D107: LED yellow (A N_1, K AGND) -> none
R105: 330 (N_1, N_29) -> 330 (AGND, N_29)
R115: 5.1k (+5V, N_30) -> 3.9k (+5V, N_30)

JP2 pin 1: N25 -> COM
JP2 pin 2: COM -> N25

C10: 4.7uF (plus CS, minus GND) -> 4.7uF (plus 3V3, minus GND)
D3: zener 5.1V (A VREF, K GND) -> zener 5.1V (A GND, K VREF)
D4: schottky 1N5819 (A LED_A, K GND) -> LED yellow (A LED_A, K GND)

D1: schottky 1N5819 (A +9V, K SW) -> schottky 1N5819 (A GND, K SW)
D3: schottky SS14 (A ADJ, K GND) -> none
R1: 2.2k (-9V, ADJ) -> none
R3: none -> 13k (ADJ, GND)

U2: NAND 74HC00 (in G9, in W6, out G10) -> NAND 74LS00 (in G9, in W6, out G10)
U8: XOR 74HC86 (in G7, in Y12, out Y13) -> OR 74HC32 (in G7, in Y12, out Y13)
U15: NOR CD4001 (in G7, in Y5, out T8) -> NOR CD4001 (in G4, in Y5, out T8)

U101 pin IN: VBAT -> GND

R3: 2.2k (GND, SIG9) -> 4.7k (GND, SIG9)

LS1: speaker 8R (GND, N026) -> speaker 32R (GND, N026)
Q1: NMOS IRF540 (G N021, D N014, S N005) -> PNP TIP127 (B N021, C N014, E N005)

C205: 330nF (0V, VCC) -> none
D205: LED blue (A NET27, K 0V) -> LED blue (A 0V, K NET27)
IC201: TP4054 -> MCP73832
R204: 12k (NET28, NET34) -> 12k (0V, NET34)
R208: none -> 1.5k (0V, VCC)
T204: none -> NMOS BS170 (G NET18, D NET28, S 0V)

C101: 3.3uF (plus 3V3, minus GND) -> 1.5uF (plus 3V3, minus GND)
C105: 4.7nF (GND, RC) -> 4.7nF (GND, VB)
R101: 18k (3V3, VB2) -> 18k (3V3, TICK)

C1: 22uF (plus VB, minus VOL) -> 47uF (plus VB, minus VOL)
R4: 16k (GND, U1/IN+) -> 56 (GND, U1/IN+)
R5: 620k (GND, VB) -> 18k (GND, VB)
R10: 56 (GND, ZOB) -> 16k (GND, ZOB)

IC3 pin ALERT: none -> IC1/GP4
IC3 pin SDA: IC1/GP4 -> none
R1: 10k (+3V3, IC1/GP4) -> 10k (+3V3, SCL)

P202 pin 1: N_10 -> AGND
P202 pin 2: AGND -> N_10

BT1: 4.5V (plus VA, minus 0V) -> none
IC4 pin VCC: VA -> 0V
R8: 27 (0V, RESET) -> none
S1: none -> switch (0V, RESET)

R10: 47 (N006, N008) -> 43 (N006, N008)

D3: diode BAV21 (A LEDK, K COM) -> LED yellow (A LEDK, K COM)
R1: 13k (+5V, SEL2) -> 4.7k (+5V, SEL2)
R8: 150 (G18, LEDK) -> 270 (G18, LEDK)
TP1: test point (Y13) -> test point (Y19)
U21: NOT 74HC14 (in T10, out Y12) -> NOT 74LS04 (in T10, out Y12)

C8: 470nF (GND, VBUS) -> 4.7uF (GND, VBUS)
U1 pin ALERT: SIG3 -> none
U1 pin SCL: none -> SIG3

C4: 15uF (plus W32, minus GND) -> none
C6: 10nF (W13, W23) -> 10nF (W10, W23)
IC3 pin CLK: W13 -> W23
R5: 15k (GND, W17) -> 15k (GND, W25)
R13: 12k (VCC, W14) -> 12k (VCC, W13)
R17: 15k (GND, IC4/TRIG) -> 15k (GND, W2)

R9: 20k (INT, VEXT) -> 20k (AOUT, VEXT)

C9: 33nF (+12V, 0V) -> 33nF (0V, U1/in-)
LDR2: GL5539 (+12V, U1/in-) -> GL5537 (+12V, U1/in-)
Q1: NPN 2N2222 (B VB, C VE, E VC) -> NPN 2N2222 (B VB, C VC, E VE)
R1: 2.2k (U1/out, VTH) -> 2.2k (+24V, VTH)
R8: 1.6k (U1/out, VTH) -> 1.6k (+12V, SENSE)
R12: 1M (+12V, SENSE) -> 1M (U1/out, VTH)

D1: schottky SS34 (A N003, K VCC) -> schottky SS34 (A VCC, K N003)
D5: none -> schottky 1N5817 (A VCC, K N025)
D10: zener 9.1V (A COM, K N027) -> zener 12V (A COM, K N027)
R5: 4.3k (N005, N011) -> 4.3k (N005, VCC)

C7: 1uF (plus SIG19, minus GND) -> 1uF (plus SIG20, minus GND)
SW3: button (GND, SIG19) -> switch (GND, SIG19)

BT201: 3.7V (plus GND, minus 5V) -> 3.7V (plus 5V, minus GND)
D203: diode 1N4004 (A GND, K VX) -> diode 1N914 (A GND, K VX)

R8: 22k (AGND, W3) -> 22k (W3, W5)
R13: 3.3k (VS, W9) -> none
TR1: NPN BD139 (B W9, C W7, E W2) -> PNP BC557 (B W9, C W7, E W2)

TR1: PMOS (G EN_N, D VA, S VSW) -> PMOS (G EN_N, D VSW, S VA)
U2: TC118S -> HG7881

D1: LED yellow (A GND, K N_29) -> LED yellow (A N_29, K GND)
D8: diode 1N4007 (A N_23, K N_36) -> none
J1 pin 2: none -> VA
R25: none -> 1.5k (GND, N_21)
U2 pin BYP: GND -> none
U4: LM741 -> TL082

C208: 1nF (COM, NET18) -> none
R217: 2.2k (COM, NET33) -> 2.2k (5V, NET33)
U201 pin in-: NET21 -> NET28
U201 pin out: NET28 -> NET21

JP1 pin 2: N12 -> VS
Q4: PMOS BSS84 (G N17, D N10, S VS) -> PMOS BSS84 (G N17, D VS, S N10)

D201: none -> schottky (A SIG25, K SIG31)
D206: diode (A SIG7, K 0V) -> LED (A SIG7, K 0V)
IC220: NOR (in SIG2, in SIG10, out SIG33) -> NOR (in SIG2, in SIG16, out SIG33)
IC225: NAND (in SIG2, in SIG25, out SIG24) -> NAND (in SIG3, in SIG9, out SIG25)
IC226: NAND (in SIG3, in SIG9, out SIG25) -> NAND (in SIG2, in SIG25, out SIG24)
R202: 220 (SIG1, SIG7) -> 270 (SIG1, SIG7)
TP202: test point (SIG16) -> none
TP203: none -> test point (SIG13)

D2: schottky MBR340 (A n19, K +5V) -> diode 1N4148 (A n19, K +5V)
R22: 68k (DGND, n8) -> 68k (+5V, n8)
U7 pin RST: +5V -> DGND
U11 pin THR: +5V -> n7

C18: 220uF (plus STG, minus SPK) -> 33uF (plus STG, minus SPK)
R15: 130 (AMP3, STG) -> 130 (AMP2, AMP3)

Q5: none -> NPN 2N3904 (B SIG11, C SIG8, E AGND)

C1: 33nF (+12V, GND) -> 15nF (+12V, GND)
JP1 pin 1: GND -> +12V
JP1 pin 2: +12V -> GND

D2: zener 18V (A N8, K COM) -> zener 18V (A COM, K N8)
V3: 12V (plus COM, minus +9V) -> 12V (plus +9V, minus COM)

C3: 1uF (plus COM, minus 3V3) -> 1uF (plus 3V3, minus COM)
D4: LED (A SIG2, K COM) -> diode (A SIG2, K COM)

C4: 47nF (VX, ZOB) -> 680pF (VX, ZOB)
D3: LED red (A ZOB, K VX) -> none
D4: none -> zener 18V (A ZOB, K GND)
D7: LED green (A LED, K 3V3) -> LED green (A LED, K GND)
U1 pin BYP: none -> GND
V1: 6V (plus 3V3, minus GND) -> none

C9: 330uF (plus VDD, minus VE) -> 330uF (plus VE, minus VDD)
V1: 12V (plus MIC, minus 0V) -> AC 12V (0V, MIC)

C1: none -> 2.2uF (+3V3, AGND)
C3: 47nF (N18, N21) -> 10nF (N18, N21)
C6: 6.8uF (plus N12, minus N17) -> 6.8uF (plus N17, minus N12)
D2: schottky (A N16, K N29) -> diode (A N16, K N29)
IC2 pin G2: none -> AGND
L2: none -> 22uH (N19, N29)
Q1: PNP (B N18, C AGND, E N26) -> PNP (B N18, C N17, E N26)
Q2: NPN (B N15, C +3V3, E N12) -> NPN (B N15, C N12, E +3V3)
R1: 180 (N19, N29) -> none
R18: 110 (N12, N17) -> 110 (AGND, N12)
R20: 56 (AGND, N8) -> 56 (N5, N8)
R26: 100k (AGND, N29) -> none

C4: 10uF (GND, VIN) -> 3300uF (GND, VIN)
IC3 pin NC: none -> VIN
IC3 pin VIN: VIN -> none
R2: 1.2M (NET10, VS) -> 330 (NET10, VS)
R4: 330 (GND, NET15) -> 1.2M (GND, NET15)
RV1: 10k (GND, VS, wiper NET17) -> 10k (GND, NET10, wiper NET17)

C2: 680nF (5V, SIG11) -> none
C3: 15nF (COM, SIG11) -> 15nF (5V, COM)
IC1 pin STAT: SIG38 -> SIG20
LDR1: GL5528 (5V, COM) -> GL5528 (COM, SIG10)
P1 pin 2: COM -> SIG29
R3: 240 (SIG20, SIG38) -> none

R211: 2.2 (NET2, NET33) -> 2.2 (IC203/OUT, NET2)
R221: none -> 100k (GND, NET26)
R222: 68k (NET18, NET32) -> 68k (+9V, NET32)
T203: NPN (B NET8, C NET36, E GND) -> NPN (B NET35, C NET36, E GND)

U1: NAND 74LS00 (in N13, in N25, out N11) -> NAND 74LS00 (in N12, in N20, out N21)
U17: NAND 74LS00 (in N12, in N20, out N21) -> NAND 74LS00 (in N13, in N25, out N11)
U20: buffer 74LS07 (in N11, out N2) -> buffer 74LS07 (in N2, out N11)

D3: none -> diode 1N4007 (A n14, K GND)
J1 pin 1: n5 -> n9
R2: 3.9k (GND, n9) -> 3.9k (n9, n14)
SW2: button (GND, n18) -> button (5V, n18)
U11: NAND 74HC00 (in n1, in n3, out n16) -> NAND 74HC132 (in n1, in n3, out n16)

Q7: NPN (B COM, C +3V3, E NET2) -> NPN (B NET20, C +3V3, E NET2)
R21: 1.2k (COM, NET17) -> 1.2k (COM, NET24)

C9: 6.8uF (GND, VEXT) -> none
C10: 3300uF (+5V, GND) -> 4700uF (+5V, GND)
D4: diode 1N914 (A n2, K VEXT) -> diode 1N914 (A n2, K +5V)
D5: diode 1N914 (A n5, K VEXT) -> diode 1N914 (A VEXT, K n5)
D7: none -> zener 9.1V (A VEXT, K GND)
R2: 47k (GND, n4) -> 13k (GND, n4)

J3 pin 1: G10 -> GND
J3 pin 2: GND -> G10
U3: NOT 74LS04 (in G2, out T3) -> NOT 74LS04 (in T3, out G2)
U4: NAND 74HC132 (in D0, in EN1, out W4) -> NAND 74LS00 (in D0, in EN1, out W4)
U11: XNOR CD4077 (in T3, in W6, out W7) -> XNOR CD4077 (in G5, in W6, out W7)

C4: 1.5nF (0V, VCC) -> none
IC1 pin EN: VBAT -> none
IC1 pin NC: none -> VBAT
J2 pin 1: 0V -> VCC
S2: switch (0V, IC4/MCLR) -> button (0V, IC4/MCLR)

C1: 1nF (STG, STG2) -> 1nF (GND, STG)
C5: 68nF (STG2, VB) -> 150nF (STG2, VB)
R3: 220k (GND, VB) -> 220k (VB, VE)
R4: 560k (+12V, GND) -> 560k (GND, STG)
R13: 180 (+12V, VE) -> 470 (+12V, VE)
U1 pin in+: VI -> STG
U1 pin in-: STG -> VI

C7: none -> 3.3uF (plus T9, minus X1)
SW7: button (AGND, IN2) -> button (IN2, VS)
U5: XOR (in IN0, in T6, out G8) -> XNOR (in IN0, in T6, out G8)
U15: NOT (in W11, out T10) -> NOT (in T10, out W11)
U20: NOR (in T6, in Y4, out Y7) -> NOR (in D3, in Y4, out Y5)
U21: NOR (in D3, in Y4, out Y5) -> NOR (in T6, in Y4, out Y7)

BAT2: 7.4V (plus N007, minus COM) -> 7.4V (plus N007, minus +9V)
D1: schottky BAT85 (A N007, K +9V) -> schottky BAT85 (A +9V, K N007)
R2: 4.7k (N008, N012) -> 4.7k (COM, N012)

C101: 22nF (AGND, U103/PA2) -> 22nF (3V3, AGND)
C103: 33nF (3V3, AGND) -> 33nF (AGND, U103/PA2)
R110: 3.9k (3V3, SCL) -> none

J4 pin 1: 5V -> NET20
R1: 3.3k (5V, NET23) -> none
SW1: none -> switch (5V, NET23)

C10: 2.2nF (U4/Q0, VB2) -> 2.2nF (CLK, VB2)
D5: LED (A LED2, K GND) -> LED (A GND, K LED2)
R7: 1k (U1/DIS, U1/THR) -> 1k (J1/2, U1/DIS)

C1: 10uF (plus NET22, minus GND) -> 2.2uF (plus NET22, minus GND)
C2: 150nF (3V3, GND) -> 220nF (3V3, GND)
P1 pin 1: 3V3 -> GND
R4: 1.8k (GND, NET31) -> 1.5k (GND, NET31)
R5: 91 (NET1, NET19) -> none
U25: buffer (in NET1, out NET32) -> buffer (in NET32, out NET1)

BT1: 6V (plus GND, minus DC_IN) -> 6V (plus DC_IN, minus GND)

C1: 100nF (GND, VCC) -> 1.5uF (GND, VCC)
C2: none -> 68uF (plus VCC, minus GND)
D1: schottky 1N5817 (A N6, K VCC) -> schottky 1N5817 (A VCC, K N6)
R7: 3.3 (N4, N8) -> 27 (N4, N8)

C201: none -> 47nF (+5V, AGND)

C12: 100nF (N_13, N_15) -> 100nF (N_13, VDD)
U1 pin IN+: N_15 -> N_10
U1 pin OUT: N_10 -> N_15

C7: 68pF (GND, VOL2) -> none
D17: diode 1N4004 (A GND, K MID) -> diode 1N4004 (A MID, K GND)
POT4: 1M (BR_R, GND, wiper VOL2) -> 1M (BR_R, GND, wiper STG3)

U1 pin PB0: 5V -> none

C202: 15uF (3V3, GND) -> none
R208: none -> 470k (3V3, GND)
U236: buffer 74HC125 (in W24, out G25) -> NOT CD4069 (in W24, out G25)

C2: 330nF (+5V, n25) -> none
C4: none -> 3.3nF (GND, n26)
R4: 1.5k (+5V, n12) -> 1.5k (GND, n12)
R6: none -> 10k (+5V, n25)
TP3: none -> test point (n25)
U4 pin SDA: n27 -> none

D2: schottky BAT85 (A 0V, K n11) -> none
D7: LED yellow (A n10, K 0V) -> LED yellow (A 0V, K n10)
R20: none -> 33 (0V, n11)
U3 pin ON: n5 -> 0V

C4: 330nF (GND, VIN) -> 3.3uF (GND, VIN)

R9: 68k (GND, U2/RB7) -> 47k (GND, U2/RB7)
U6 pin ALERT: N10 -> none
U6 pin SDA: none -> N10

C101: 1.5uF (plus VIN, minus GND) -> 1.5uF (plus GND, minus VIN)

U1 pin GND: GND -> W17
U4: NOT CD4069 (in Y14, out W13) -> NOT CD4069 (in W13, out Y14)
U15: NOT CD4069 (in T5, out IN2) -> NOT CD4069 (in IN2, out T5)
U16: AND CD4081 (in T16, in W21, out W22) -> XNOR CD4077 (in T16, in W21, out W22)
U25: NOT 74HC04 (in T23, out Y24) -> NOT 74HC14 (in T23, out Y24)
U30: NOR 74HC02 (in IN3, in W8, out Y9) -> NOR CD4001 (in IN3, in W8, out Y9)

→ **EXERCISE**
Write out exactly the lines from the line with "C4: none -> 3.3nF (GND, n26)" to the close of the listing above, including both of those lines.

→ **SOLUTION BELOW**
C4: none -> 3.3nF (GND, n26)
R4: 1.5k (+5V, n12) -> 1.5k (GND, n12)
R6: none -> 10k (+5V, n25)
TP3: none -> test point (n25)
U4 pin SDA: n27 -> none

D2: schottky BAT85 (A 0V, K n11) -> none
D7: LED yellow (A n10, K 0V) -> LED yellow (A 0V, K n10)
R20: none -> 33 (0V, n11)
U3 pin ON: n5 -> 0V

C4: 330nF (GND, VIN) -> 3.3uF (GND, VIN)

R9: 68k (GND, U2/RB7) -> 47k (GND, U2/RB7)
U6 pin ALERT: N10 -> none
U6 pin SDA: none -> N10

C101: 1.5uF (plus VIN, minus GND) -> 1.5uF (plus GND, minus VIN)

U1 pin GND: GND -> W17
U4: NOT CD4069 (in Y14, out W13) -> NOT CD4069 (in W13, out Y14)
U15: NOT CD4069 (in T5, out IN2) -> NOT CD4069 (in IN2, out T5)
U16: AND CD4081 (in T16, in W21, out W22) -> XNOR CD4077 (in T16, in W21, out W22)
U25: NOT 74HC04 (in T23, out Y24) -> NOT 74HC14 (in T23, out Y24)
U30: NOR 74HC02 (in IN3, in W8, out Y9) -> NOR CD4001 (in IN3, in W8, out Y9)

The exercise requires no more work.